EXERCISE BRIEF ->
The listing below must be duplicated in full, with nothing altered.

ENTRIES SHOWN ->

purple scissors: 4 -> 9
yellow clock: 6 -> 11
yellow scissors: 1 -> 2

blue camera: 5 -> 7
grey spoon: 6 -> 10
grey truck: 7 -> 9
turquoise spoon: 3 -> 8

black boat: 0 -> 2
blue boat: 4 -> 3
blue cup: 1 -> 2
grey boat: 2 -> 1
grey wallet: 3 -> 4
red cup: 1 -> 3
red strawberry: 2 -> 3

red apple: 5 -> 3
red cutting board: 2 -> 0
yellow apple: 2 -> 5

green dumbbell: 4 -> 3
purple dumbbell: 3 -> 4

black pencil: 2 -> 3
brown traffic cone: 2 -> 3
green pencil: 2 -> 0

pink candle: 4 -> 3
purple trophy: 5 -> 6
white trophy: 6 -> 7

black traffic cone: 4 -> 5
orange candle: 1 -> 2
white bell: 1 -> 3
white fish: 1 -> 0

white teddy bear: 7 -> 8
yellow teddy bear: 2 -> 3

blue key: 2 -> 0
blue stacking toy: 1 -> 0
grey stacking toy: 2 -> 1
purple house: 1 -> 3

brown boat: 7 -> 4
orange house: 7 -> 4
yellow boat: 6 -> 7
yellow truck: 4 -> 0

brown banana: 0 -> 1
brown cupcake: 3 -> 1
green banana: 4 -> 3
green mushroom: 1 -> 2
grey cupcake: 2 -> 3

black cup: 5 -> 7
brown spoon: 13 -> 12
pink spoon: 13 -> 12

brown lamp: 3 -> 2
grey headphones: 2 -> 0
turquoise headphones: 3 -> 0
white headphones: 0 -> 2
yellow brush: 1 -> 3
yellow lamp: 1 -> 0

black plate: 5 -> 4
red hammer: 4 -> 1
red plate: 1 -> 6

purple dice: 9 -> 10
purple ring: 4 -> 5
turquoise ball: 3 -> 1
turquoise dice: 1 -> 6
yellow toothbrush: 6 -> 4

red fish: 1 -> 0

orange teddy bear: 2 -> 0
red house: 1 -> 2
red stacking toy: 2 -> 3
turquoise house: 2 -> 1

TASK SOLUTION ->
purple scissors: 4 -> 9
yellow clock: 6 -> 11
yellow scissors: 1 -> 2

blue camera: 5 -> 7
grey spoon: 6 -> 10
grey truck: 7 -> 9
turquoise spoon: 3 -> 8

black boat: 0 -> 2
blue boat: 4 -> 3
blue cup: 1 -> 2
grey boat: 2 -> 1
grey wallet: 3 -> 4
red cup: 1 -> 3
red strawberry: 2 -> 3

red apple: 5 -> 3
red cutting board: 2 -> 0
yellow apple: 2 -> 5

green dumbbell: 4 -> 3
purple dumbbell: 3 -> 4

black pencil: 2 -> 3
brown traffic cone: 2 -> 3
green pencil: 2 -> 0

pink candle: 4 -> 3
purple trophy: 5 -> 6
white trophy: 6 -> 7

black traffic cone: 4 -> 5
orange candle: 1 -> 2
white bell: 1 -> 3
white fish: 1 -> 0

white teddy bear: 7 -> 8
yellow teddy bear: 2 -> 3

blue key: 2 -> 0
blue stacking toy: 1 -> 0
grey stacking toy: 2 -> 1
purple house: 1 -> 3

brown boat: 7 -> 4
orange house: 7 -> 4
yellow boat: 6 -> 7
yellow truck: 4 -> 0

brown banana: 0 -> 1
brown cupcake: 3 -> 1
green banana: 4 -> 3
green mushroom: 1 -> 2
grey cupcake: 2 -> 3

black cup: 5 -> 7
brown spoon: 13 -> 12
pink spoon: 13 -> 12

brown lamp: 3 -> 2
grey headphones: 2 -> 0
turquoise headphones: 3 -> 0
white headphones: 0 -> 2
yellow brush: 1 -> 3
yellow lamp: 1 -> 0

black plate: 5 -> 4
red hammer: 4 -> 1
red plate: 1 -> 6

purple dice: 9 -> 10
purple ring: 4 -> 5
turquoise ball: 3 -> 1
turquoise dice: 1 -> 6
yellow toothbrush: 6 -> 4

red fish: 1 -> 0

orange teddy bear: 2 -> 0
red house: 1 -> 2
red stacking toy: 2 -> 3
turquoise house: 2 -> 1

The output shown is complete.